#### [TASK OBJECTIVE]
No pictures go into the copy. Write out every line below exactly.

Records from a data source:
╔══

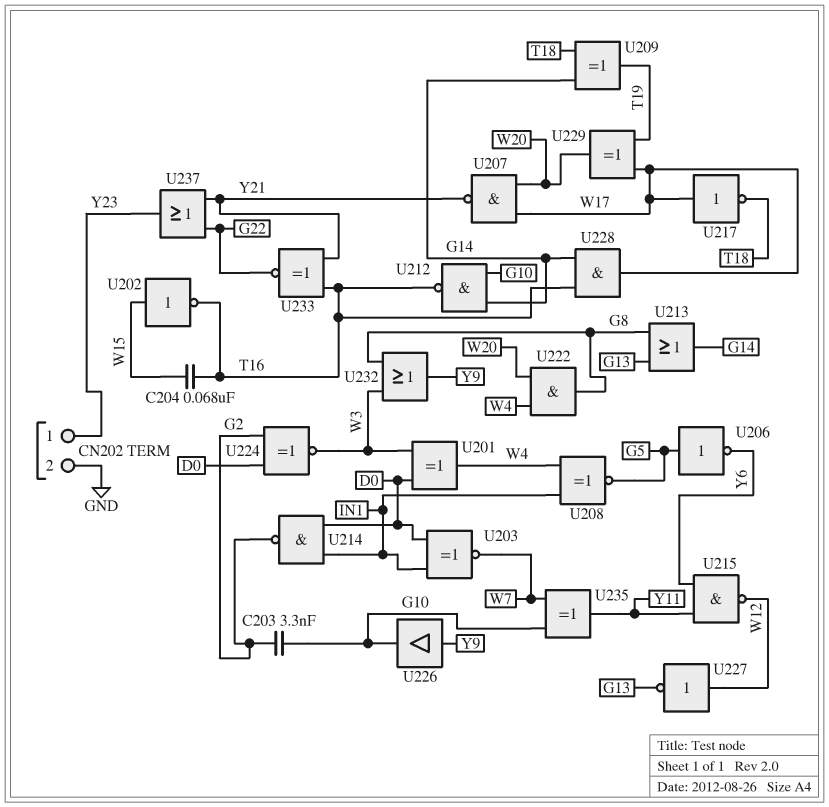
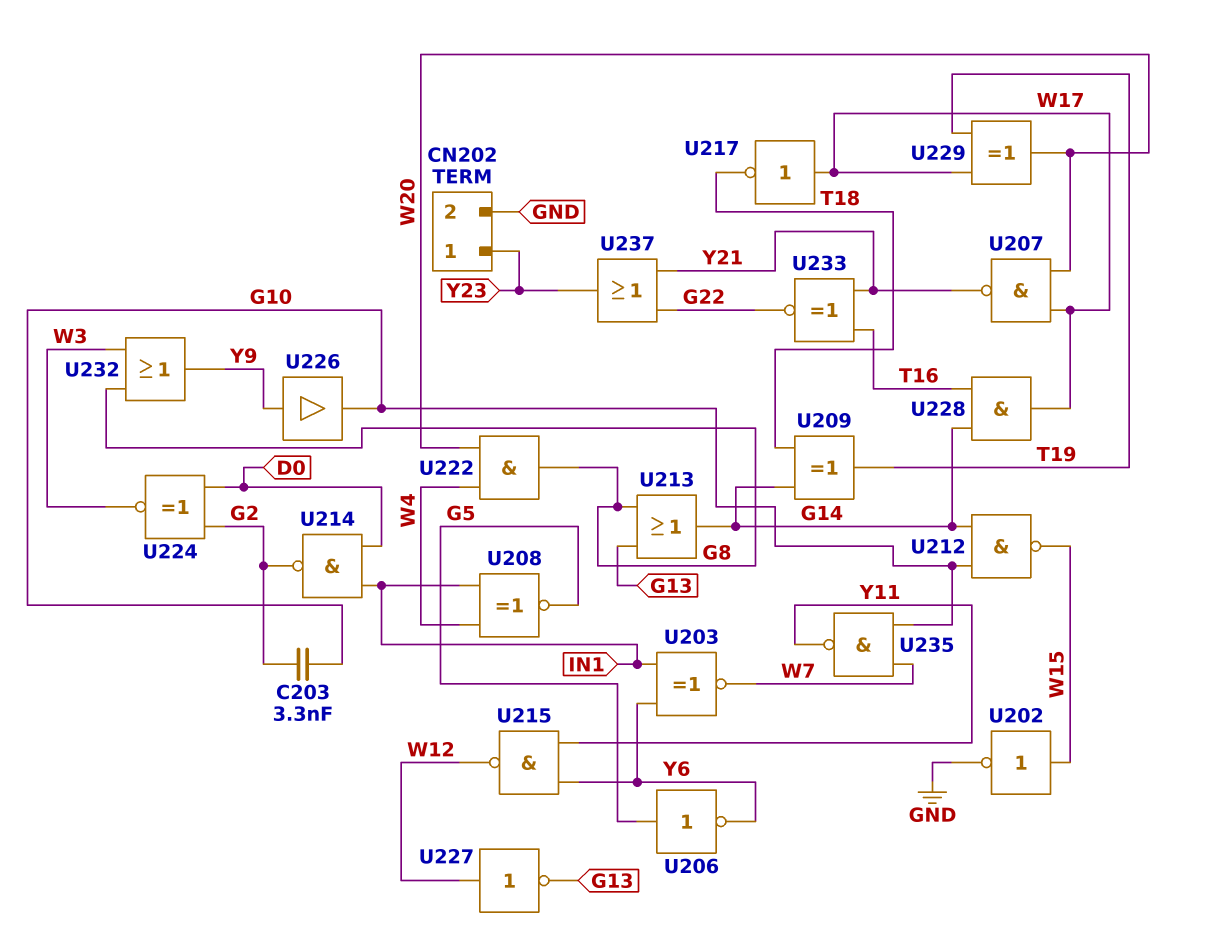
C204: 68nF (T16, W15) -> none
U201: XOR (in D0, in W3, out W4) -> none
U202: NOT (in W15, out T16) -> NOT (in W15, out GND)
U203: XNOR (in D0, in IN1, out W7) -> XNOR (in IN1, in Y6, out W7)
U212: NAND (in G10, in G14, out T16) -> NAND (in G10, in G14, out W15)
U235: XOR (in G10, in W7, out Y11) -> NAND (in G10, in W7, out Y11)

╚══

#### [TASK OUTPUT]
C204: 68nF (T16, W15) -> none
U201: XOR (in D0, in W3, out W4) -> none
U202: NOT (in W15, out T16) -> NOT (in W15, out GND)
U203: XNOR (in D0, in IN1, out W7) -> XNOR (in IN1, in Y6, out W7)
U212: NAND (in G10, in G14, out T16) -> NAND (in G10, in G14, out W15)
U235: XOR (in G10, in W7, out Y11) -> NAND (in G10, in W7, out Y11)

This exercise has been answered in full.